TASK DETAILS: When you copy the data that follows, reproduce every word exactly and leave out the images.

DATASET EXTRACT:

↓

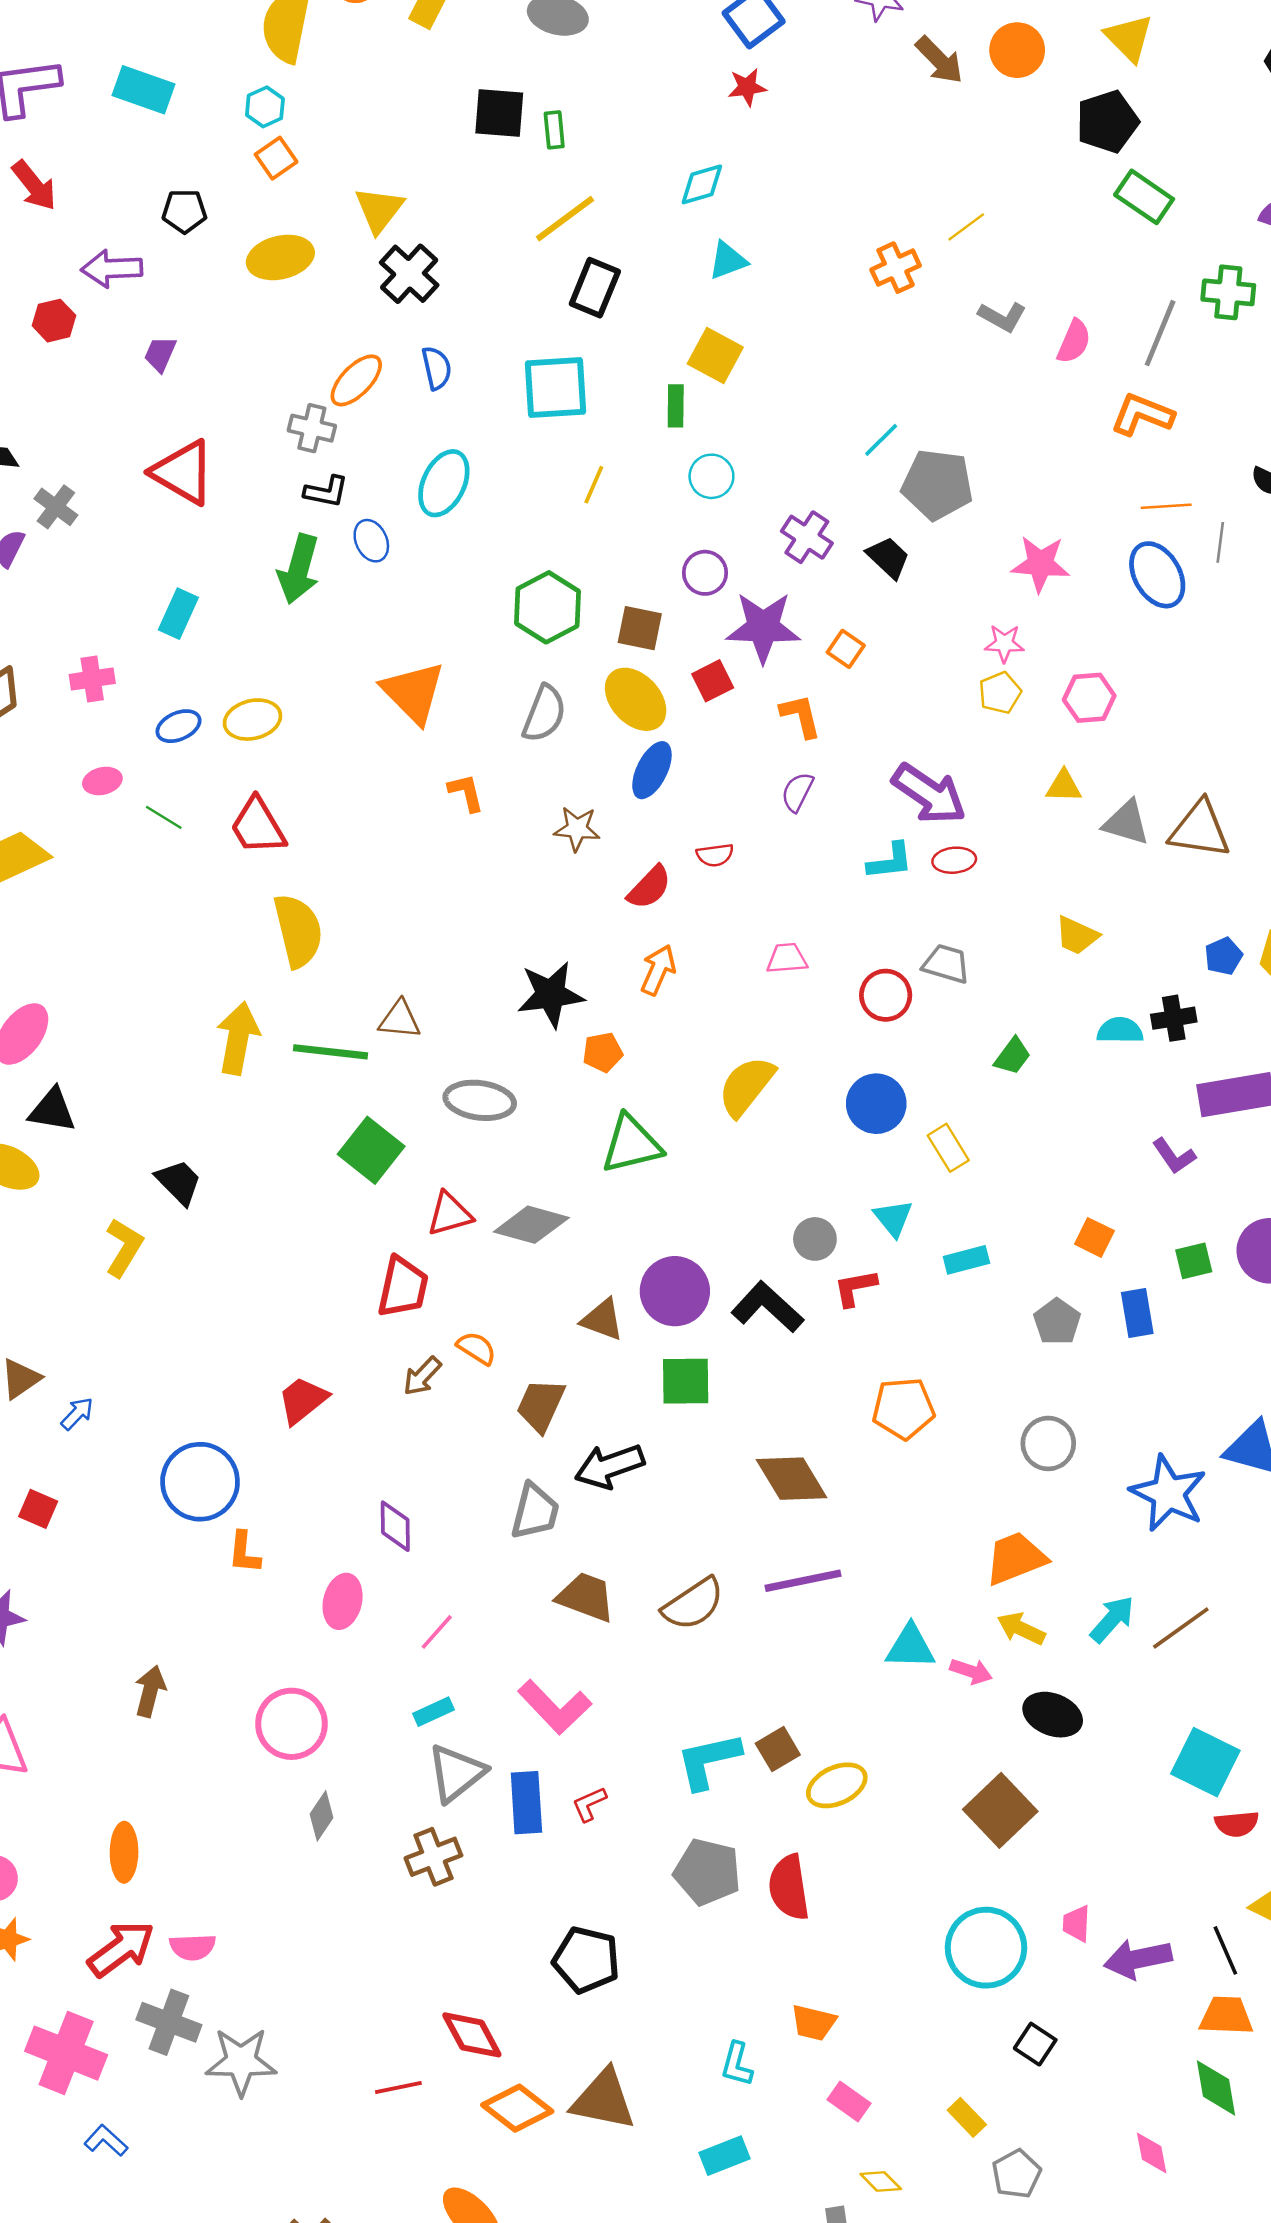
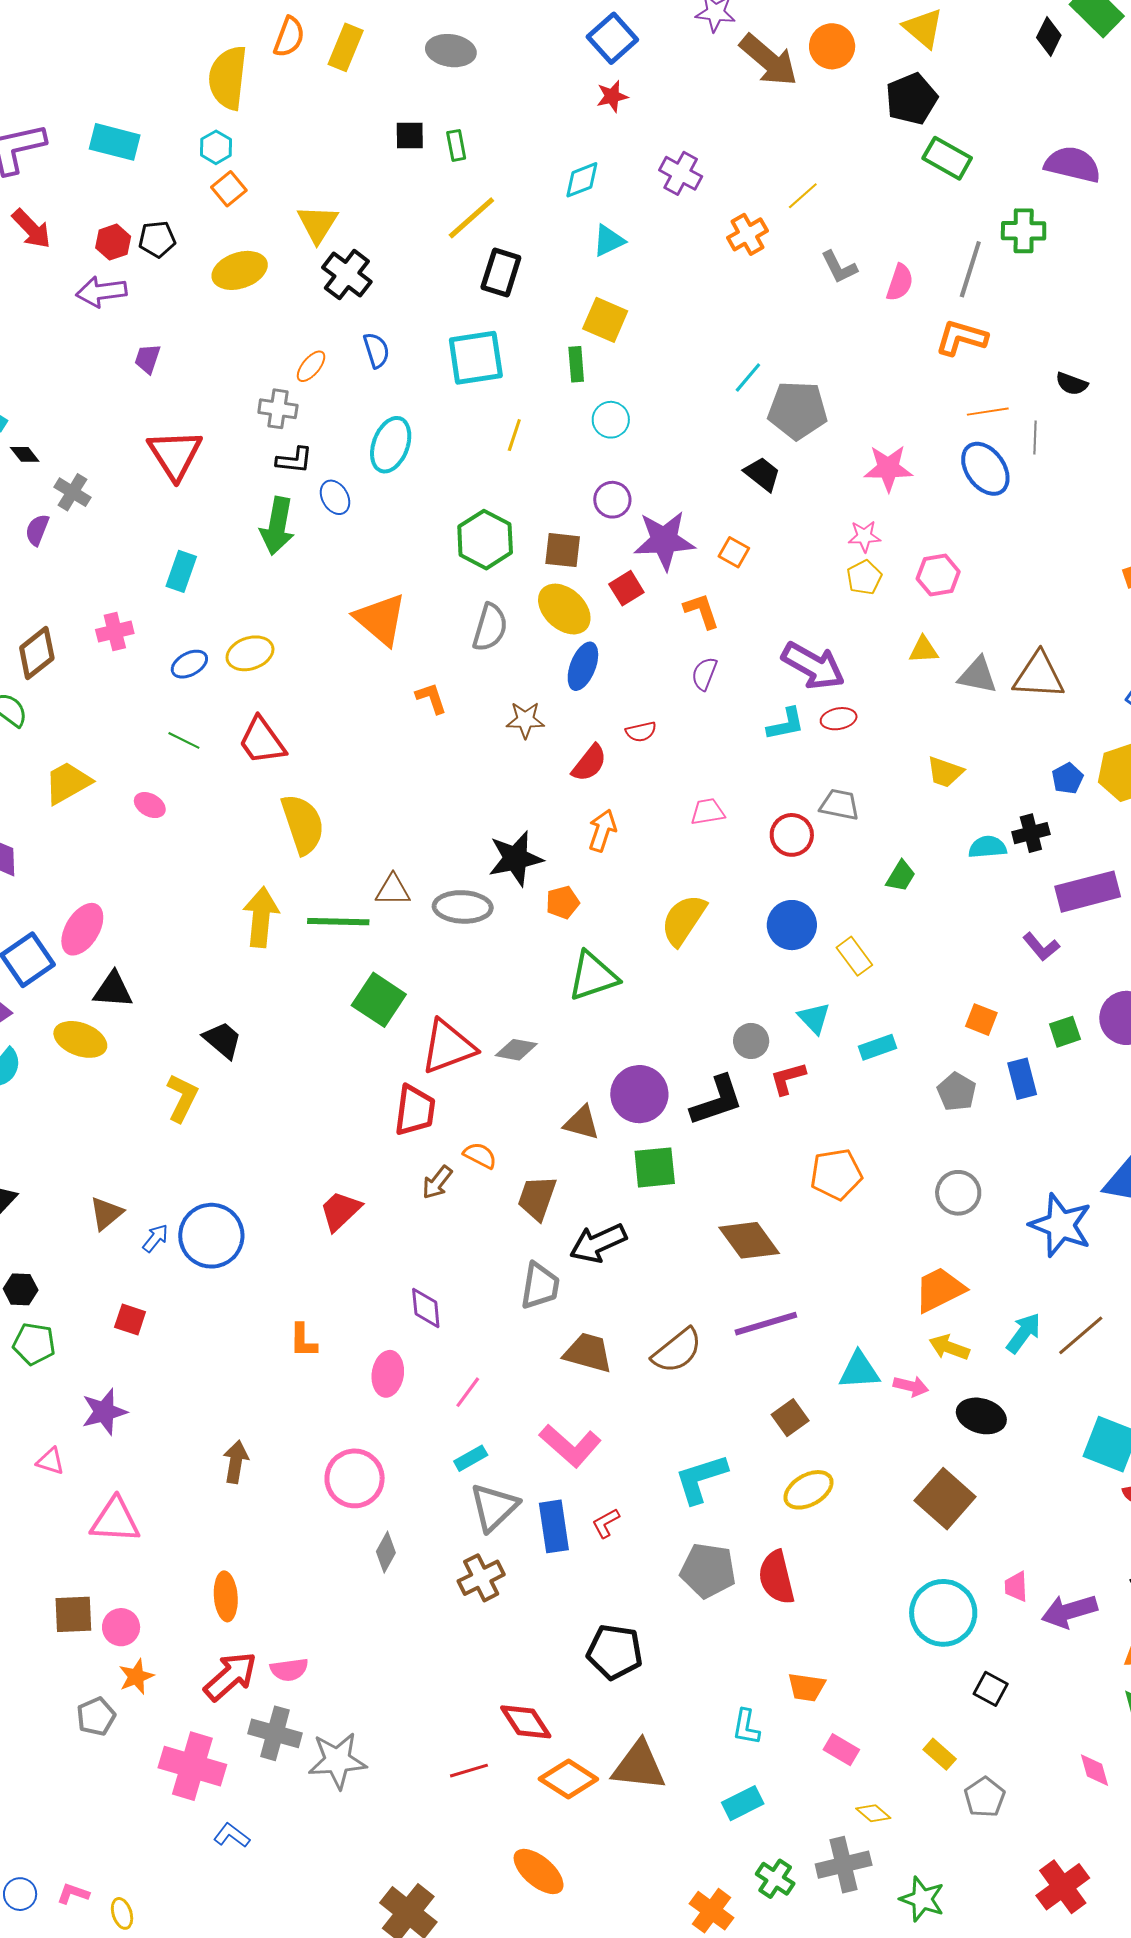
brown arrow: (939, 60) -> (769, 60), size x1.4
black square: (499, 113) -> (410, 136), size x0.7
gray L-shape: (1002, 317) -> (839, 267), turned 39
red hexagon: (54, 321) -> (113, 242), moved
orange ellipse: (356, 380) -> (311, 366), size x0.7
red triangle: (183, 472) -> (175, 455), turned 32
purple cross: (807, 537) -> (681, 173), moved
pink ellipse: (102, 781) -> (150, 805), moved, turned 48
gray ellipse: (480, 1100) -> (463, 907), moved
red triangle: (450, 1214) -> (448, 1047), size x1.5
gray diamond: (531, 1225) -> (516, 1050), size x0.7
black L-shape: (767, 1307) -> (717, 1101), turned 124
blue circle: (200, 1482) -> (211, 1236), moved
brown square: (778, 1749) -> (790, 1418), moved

↑

EXERCISE ANSWER:
brown arrow: (939, 60) -> (769, 60), size x1.4
black square: (499, 113) -> (410, 136), size x0.7
gray L-shape: (1002, 317) -> (839, 267), turned 39
red hexagon: (54, 321) -> (113, 242), moved
orange ellipse: (356, 380) -> (311, 366), size x0.7
red triangle: (183, 472) -> (175, 455), turned 32
purple cross: (807, 537) -> (681, 173), moved
pink ellipse: (102, 781) -> (150, 805), moved, turned 48
gray ellipse: (480, 1100) -> (463, 907), moved
red triangle: (450, 1214) -> (448, 1047), size x1.5
gray diamond: (531, 1225) -> (516, 1050), size x0.7
black L-shape: (767, 1307) -> (717, 1101), turned 124
blue circle: (200, 1482) -> (211, 1236), moved
brown square: (778, 1749) -> (790, 1418), moved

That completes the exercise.